[Recorded data]

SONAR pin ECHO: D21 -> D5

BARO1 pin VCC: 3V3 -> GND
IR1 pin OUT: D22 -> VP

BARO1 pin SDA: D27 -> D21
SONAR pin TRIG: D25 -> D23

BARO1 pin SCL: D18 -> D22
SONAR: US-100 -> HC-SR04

...

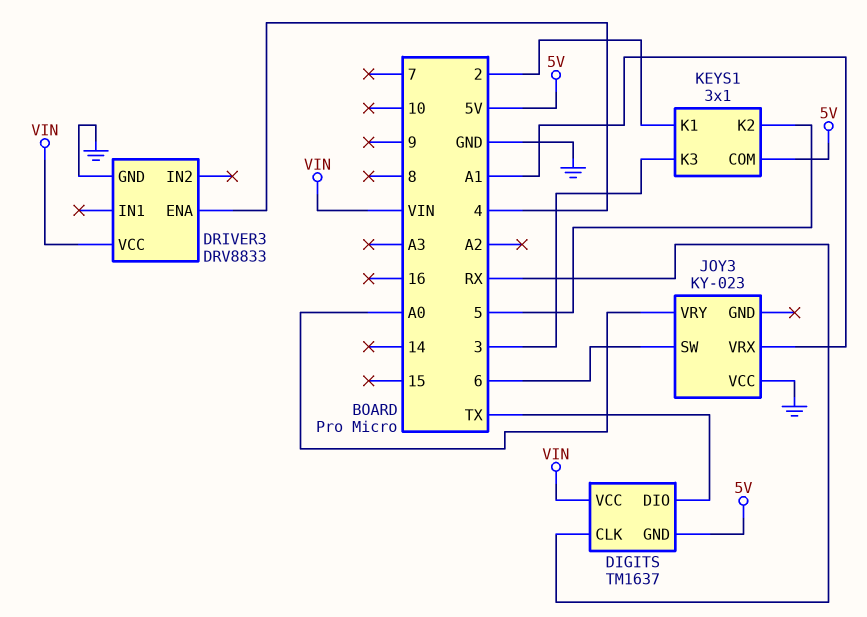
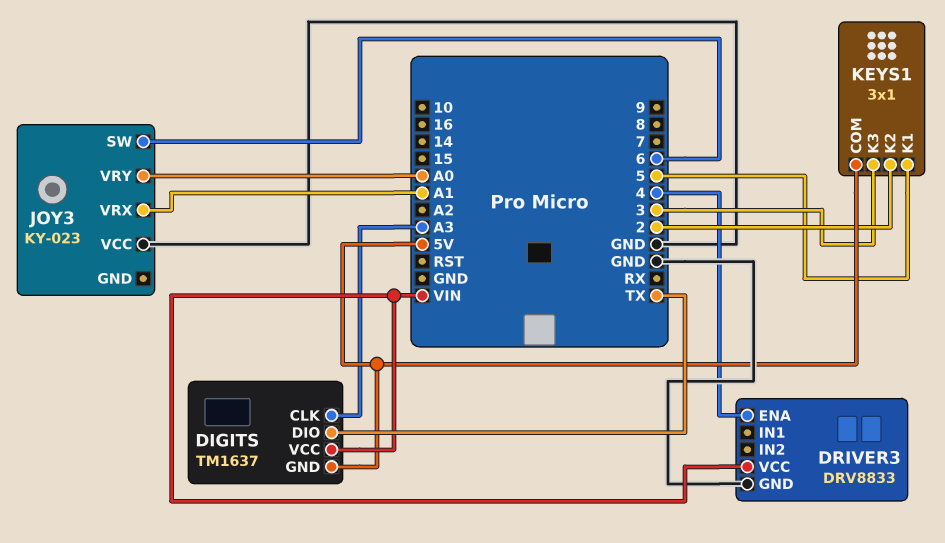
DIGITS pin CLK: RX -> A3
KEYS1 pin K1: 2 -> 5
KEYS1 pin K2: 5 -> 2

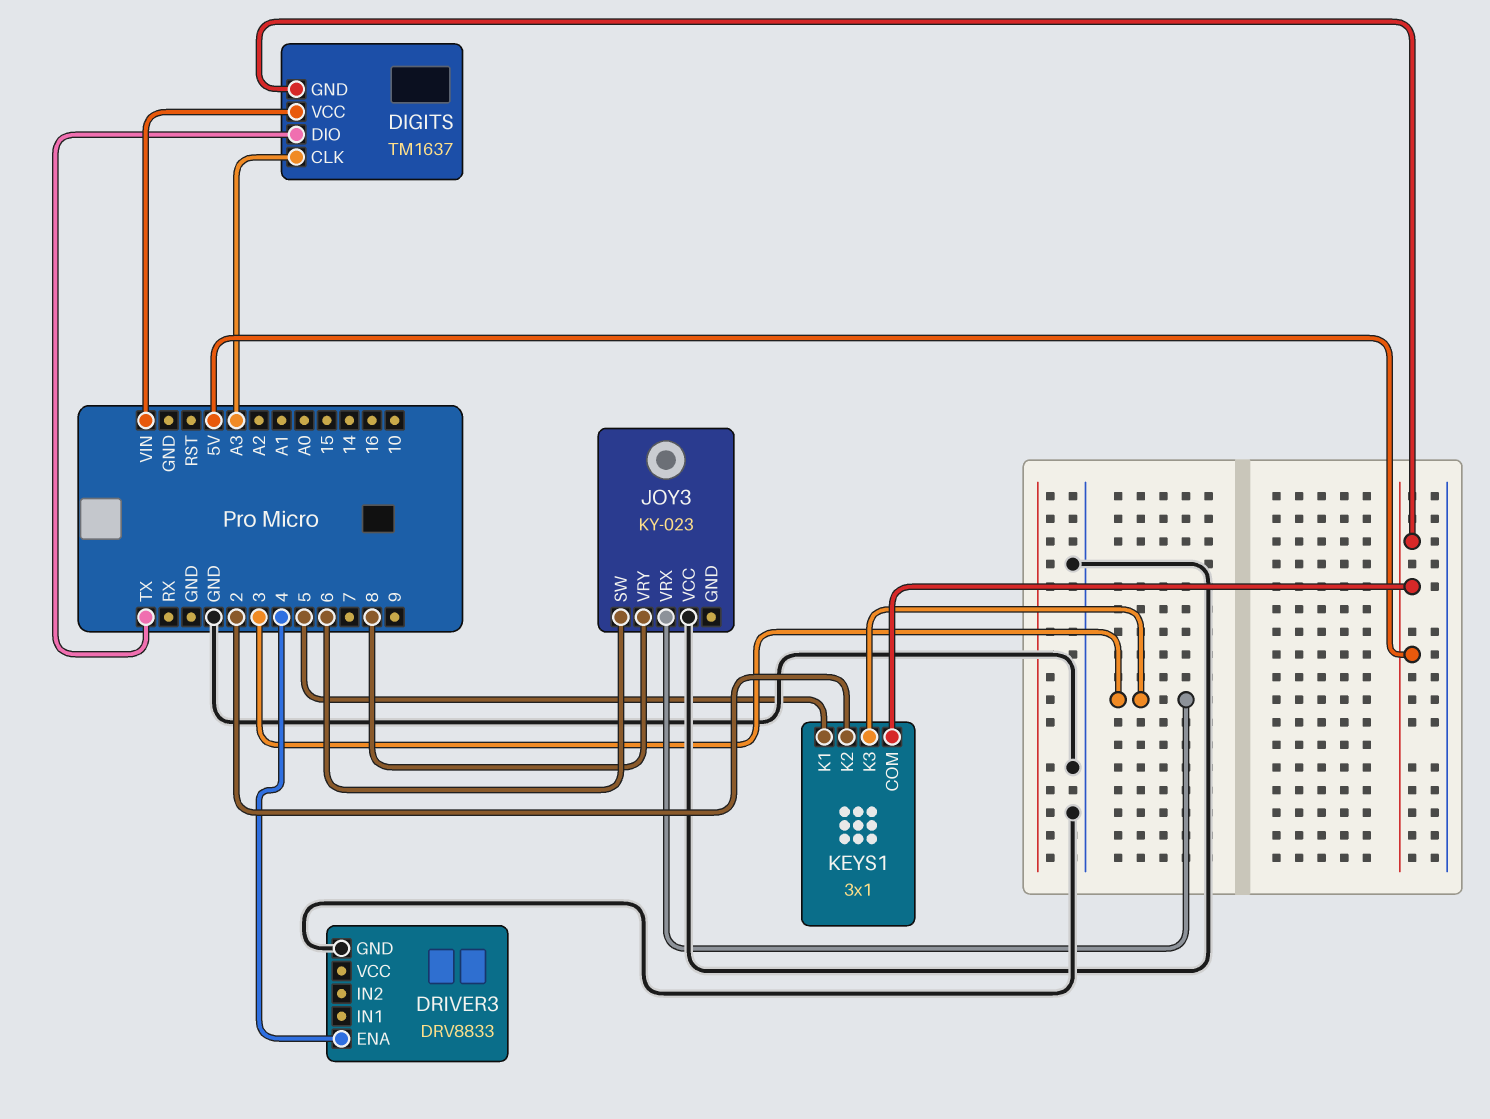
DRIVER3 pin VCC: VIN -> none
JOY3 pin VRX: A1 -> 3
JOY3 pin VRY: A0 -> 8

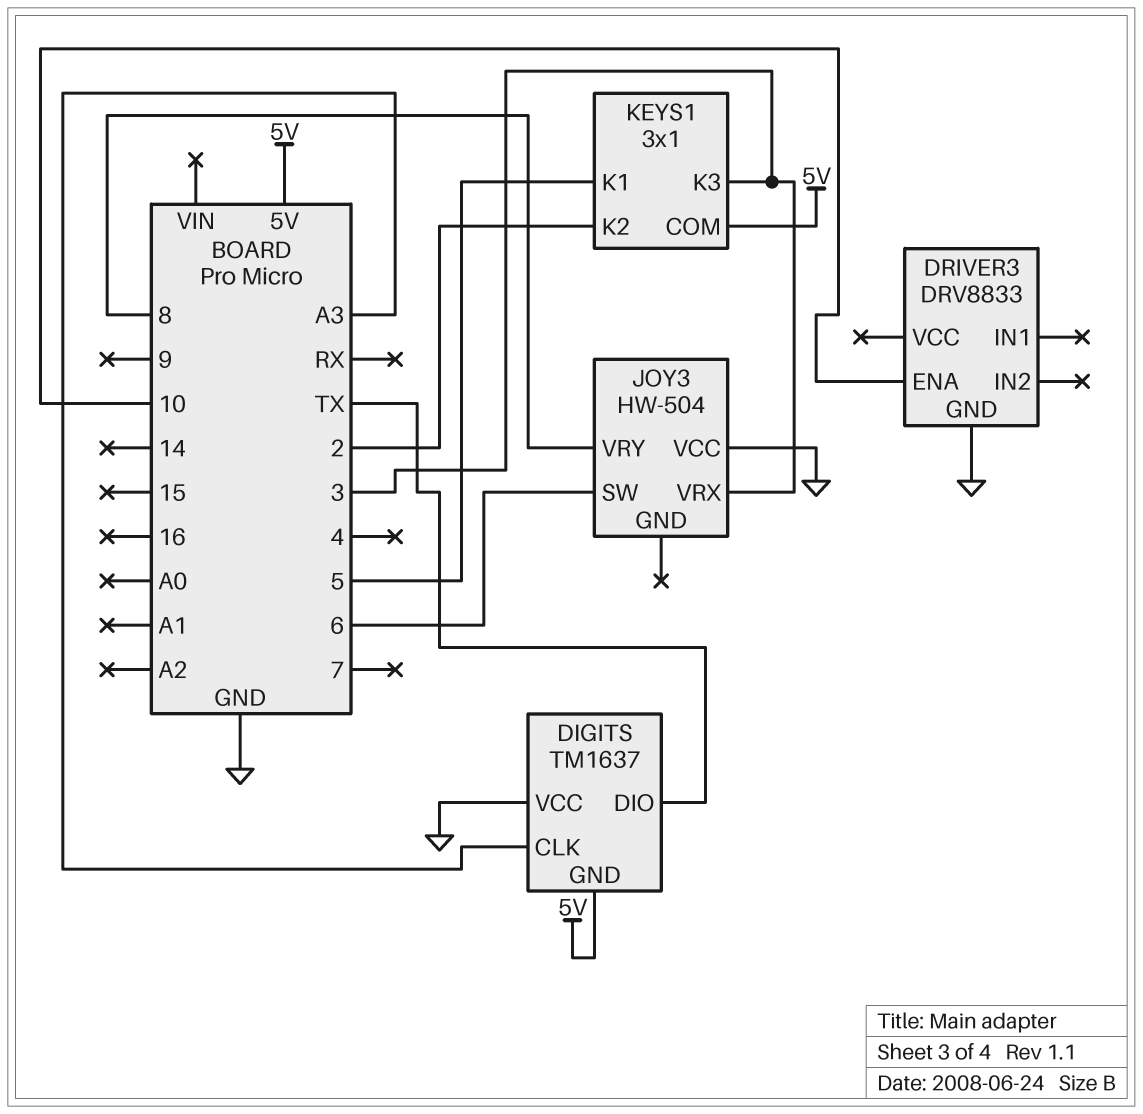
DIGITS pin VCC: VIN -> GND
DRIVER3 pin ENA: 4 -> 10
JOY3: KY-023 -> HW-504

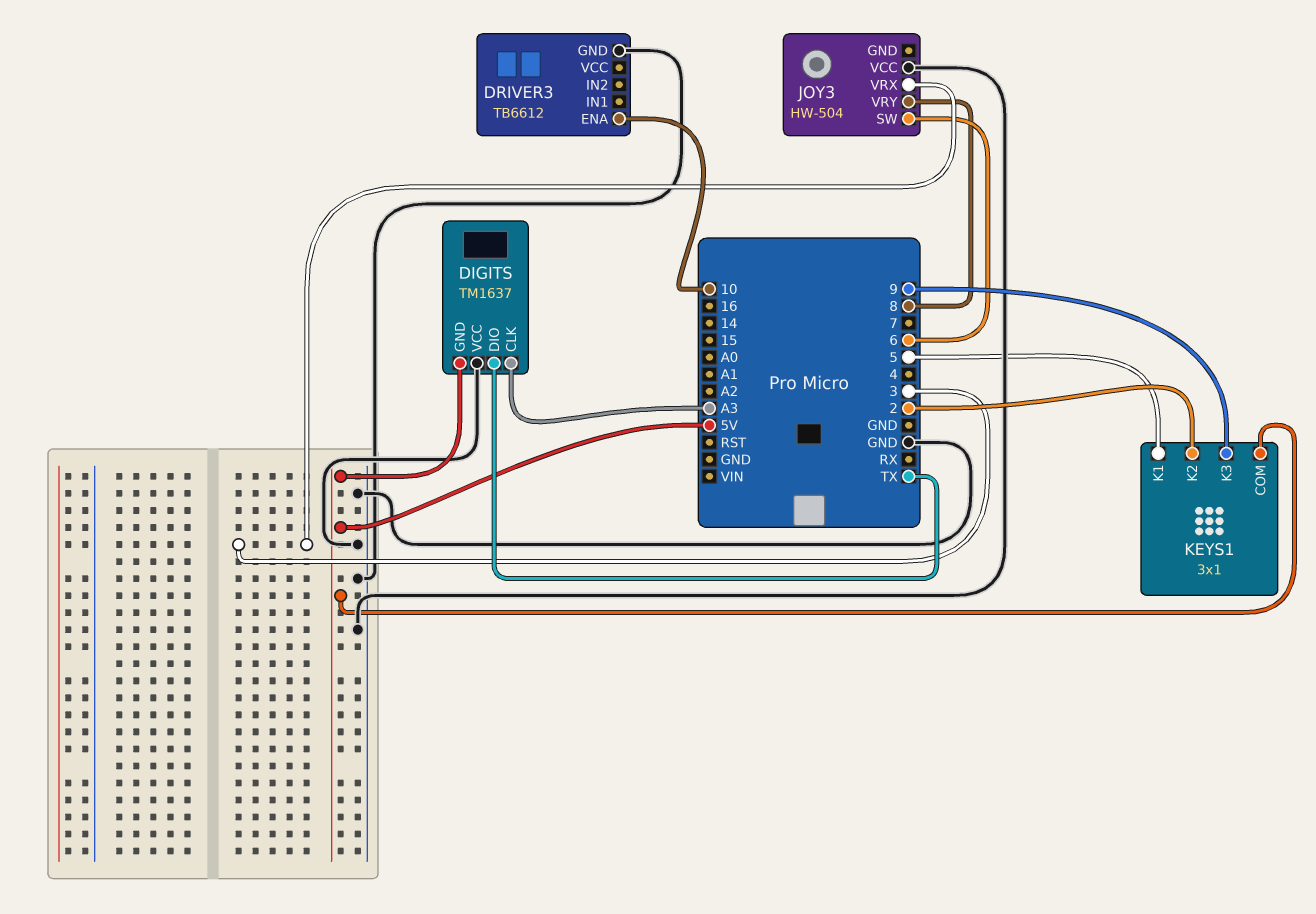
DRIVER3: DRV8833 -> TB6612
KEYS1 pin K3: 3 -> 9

Exercise aim => Using the entries above, repeat only the lines from the one containing "SONAR pin ECHO: D21 -> D5" through the one containing "SONAR: US-100 -> HC-SR04", end lines included.

Solution to the problem =>
SONAR pin ECHO: D21 -> D5

BARO1 pin VCC: 3V3 -> GND
IR1 pin OUT: D22 -> VP

BARO1 pin SDA: D27 -> D21
SONAR pin TRIG: D25 -> D23

BARO1 pin SCL: D18 -> D22
SONAR: US-100 -> HC-SR04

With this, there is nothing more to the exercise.